- TASK ITEM:
Exactly as written, copy the lines of the data below from the first through the one containing "white plate G1:G2".
☆ ☆ ☆ ☆ ☆ ☆ ☆
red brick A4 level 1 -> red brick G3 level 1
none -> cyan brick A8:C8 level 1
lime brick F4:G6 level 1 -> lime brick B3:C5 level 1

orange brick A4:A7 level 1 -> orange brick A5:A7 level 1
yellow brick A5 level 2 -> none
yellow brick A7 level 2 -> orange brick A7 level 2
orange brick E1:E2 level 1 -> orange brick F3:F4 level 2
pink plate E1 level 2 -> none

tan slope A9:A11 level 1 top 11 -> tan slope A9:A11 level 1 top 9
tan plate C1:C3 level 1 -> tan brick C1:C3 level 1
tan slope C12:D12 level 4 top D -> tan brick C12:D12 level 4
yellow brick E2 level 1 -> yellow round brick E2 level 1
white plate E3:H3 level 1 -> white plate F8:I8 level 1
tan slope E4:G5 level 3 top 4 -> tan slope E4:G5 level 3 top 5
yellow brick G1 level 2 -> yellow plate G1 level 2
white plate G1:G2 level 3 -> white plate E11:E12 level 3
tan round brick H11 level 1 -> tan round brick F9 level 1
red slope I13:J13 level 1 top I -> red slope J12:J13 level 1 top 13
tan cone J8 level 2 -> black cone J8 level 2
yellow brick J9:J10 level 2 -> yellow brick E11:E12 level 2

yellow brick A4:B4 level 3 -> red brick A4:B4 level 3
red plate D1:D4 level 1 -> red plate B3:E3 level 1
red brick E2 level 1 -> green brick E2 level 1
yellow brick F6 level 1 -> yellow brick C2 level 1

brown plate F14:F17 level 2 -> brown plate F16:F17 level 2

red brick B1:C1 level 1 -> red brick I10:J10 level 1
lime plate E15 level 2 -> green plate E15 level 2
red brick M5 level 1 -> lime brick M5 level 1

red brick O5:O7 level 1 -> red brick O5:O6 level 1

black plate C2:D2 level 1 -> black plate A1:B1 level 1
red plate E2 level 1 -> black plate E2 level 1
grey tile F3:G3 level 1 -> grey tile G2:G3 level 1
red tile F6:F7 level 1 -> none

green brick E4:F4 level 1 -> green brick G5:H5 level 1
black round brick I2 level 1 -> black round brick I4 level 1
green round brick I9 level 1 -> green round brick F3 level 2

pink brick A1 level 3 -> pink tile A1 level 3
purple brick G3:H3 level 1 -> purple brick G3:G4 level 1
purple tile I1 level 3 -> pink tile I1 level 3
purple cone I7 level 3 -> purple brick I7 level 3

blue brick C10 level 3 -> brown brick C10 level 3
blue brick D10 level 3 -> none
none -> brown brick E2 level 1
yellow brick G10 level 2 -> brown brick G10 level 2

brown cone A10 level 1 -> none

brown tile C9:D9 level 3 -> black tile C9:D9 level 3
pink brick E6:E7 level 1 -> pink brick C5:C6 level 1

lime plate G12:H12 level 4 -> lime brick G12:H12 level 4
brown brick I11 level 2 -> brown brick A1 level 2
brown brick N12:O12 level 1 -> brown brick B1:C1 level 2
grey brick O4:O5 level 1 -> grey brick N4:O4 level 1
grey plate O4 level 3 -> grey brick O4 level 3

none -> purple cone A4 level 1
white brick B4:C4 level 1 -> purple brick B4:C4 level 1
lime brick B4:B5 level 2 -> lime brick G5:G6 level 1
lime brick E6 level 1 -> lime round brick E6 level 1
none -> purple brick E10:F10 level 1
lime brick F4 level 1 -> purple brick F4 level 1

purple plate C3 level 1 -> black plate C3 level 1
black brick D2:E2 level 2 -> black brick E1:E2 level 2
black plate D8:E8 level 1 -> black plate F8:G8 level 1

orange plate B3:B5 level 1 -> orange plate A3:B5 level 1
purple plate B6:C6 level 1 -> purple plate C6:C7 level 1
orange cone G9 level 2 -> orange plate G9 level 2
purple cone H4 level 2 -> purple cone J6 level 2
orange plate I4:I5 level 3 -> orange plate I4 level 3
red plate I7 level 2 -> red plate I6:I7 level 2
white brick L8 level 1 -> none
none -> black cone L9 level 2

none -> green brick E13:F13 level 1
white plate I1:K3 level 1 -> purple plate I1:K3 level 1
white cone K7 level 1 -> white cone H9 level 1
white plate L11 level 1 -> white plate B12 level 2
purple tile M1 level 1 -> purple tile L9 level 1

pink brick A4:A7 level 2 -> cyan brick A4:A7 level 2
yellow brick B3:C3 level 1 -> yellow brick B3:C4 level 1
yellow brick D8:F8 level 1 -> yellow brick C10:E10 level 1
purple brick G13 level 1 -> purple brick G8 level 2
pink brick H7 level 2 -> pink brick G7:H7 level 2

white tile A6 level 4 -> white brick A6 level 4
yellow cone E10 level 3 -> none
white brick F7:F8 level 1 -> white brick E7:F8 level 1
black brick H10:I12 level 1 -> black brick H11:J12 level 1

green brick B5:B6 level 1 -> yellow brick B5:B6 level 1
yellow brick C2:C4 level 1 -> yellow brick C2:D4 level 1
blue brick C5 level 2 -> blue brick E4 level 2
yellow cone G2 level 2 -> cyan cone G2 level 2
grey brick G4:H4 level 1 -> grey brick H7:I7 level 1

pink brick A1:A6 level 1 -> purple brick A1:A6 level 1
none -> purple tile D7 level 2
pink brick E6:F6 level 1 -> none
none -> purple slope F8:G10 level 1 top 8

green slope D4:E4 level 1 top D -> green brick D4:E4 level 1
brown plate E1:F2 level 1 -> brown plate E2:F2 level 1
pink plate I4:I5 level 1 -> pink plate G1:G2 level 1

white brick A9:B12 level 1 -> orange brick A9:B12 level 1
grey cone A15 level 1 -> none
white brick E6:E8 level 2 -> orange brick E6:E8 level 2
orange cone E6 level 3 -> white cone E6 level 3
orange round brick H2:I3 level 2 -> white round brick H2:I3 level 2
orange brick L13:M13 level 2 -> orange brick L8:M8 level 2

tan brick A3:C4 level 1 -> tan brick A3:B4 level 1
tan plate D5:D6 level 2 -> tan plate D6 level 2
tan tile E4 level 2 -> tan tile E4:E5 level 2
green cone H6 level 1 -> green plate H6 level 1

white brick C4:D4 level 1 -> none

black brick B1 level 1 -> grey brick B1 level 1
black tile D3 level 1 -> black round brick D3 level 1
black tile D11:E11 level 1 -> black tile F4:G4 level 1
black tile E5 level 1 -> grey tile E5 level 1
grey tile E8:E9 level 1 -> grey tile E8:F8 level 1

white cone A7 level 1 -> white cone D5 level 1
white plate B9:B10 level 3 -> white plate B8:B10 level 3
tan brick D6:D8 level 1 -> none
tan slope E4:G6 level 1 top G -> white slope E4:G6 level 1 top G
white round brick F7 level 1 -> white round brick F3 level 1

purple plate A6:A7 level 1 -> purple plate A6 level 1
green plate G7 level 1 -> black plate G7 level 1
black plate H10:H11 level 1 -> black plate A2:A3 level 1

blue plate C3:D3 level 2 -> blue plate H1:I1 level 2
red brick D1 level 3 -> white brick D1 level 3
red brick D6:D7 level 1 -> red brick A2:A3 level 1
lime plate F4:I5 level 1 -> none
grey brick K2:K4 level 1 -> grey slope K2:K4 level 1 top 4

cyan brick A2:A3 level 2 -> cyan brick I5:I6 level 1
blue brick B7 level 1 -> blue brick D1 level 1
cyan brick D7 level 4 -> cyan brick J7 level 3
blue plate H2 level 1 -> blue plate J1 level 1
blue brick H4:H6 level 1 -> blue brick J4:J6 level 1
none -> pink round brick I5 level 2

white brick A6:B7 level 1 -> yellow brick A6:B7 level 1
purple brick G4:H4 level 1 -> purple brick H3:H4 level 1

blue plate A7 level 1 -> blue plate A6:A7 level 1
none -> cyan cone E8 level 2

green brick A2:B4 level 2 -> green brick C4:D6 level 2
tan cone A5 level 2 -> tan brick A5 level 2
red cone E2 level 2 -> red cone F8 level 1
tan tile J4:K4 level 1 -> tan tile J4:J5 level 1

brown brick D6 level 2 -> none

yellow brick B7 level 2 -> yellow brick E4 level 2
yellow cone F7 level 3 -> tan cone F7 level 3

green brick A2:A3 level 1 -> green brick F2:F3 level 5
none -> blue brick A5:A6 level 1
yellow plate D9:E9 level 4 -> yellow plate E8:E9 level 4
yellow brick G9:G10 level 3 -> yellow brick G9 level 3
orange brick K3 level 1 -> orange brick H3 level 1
☆ ☆ ☆ ☆ ☆ ☆ ☆
- RESPONSE:
red brick A4 level 1 -> red brick G3 level 1
none -> cyan brick A8:C8 level 1
lime brick F4:G6 level 1 -> lime brick B3:C5 level 1

orange brick A4:A7 level 1 -> orange brick A5:A7 level 1
yellow brick A5 level 2 -> none
yellow brick A7 level 2 -> orange brick A7 level 2
orange brick E1:E2 level 1 -> orange brick F3:F4 level 2
pink plate E1 level 2 -> none

tan slope A9:A11 level 1 top 11 -> tan slope A9:A11 level 1 top 9
tan plate C1:C3 level 1 -> tan brick C1:C3 level 1
tan slope C12:D12 level 4 top D -> tan brick C12:D12 level 4
yellow brick E2 level 1 -> yellow round brick E2 level 1
white plate E3:H3 level 1 -> white plate F8:I8 level 1
tan slope E4:G5 level 3 top 4 -> tan slope E4:G5 level 3 top 5
yellow brick G1 level 2 -> yellow plate G1 level 2
white plate G1:G2 level 3 -> white plate E11:E12 level 3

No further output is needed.